◆ **Exercise**
Scan the listing for the word "green" and report every line that contains it.
===============
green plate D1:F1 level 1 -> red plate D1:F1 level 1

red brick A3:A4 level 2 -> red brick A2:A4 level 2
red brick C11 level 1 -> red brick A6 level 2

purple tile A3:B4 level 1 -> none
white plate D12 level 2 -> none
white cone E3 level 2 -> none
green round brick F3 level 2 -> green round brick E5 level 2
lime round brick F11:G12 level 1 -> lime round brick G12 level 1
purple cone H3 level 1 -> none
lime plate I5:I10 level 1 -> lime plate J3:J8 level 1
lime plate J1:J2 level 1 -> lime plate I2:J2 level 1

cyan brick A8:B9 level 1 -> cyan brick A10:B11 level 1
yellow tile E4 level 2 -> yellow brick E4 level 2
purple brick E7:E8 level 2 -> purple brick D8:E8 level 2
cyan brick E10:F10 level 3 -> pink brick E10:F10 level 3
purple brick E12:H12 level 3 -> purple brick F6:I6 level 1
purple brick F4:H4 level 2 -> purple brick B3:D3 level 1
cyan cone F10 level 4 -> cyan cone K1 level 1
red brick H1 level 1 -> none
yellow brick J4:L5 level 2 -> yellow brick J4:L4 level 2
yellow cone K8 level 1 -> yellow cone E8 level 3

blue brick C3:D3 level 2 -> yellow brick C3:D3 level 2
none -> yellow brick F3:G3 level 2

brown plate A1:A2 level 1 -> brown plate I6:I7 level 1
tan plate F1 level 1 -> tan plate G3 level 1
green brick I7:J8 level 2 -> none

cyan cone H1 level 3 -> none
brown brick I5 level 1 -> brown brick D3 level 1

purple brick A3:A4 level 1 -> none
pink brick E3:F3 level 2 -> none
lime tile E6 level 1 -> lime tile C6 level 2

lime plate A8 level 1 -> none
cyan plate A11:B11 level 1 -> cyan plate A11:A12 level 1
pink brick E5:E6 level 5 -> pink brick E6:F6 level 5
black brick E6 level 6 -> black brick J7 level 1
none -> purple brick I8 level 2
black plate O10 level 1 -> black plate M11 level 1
===============
◆ **Exercise response**
green plate D1:F1 level 1 -> red plate D1:F1 level 1
green round brick F3 level 2 -> green round brick E5 level 2
green brick I7:J8 level 2 -> none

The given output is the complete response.